DIRECTIONS FOR THIS TASK: Every line in the records below with the string "turquoise" needs to be copied out.

GIVEN RECORDS:

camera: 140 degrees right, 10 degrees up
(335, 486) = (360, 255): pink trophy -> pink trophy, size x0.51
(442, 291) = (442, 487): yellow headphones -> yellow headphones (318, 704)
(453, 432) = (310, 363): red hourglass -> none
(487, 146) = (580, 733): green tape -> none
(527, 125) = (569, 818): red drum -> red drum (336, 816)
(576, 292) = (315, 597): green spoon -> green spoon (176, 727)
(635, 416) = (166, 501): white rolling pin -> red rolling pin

...

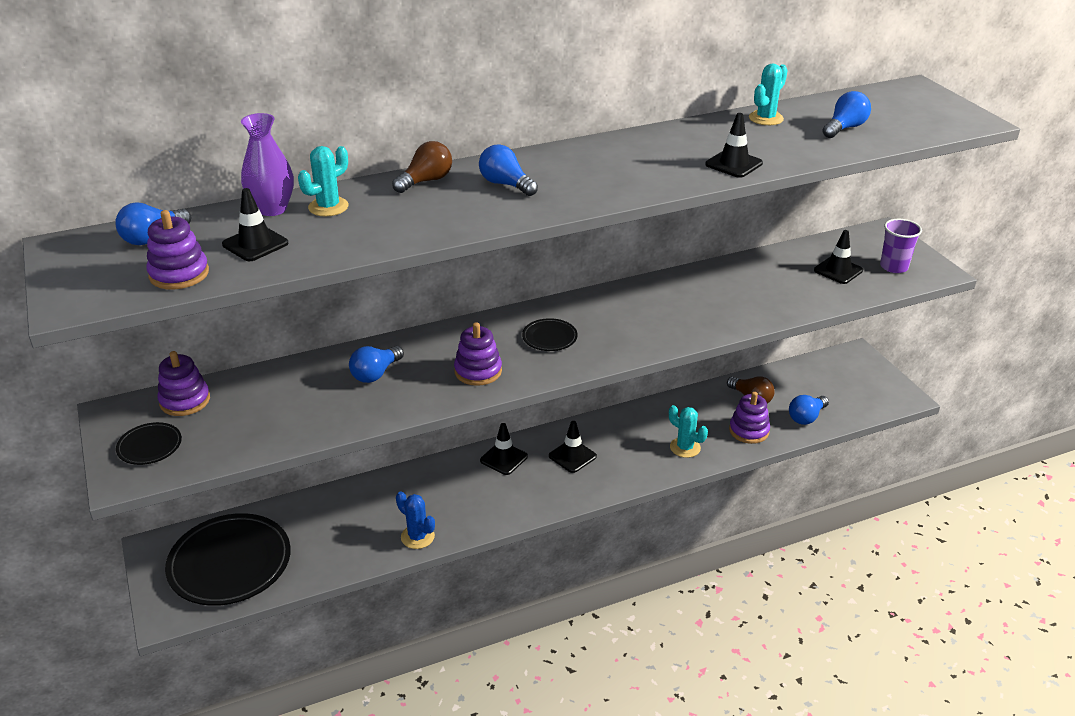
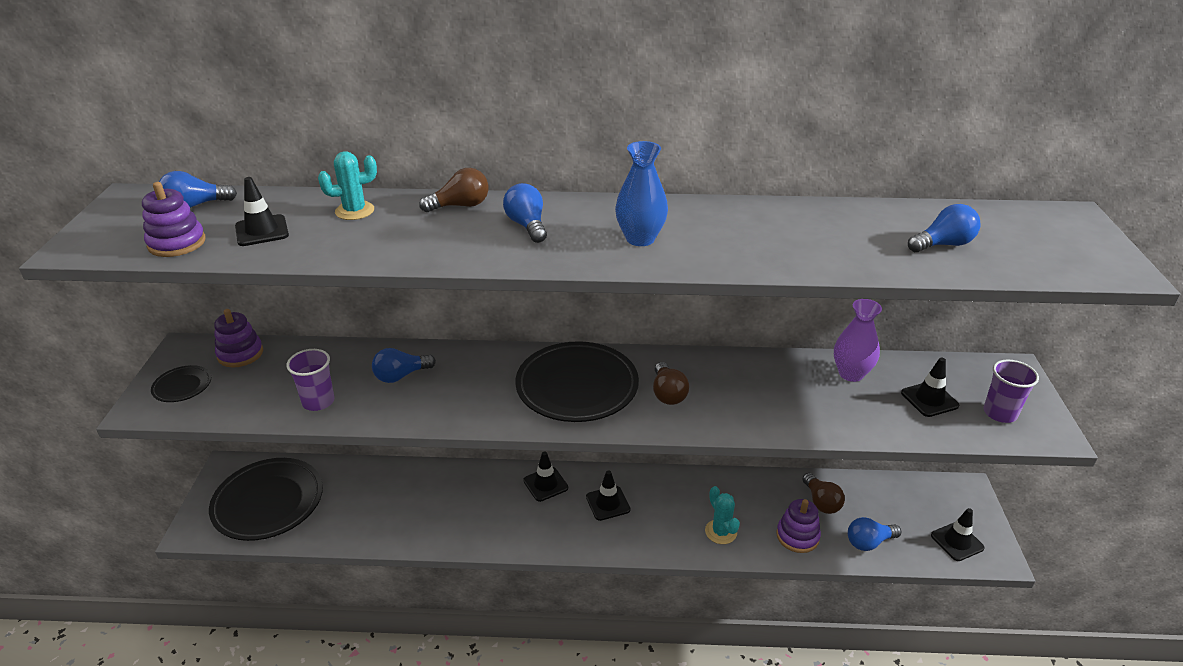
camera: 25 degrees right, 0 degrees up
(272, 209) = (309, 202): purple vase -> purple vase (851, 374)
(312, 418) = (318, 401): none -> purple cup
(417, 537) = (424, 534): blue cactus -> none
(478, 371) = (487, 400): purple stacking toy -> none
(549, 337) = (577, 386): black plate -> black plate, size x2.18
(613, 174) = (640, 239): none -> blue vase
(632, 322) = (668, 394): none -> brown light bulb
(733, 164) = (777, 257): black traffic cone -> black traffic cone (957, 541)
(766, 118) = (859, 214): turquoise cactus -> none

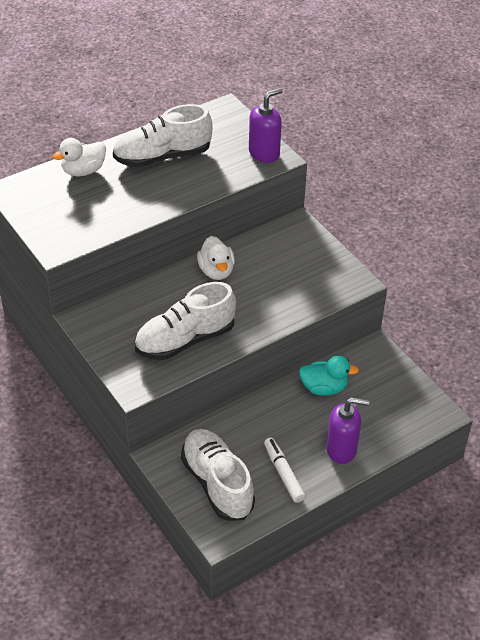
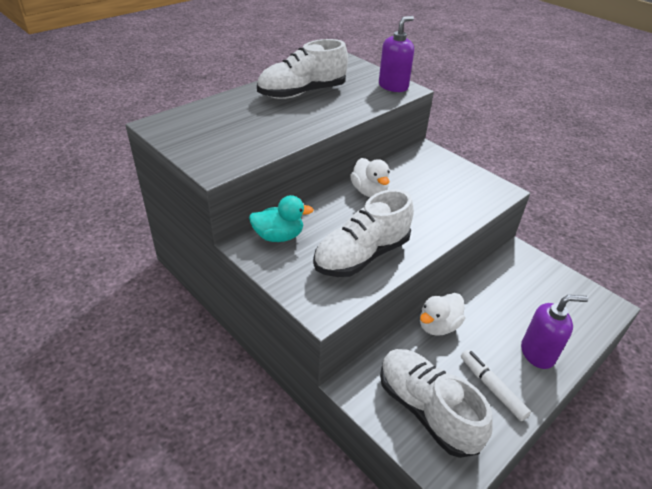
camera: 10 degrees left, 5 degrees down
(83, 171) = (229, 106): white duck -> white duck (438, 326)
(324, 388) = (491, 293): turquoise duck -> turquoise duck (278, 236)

==

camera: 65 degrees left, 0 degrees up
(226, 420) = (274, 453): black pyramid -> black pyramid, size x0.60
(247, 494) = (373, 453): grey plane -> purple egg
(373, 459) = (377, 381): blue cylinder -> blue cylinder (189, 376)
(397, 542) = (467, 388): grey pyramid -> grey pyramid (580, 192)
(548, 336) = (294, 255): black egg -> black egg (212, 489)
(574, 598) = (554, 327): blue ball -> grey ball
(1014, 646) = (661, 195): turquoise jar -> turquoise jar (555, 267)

WORKED SOLUTION:
(766, 118) = (859, 214): turquoise cactus -> none
(324, 388) = (491, 293): turquoise duck -> turquoise duck (278, 236)
(1014, 646) = (661, 195): turquoise jar -> turquoise jar (555, 267)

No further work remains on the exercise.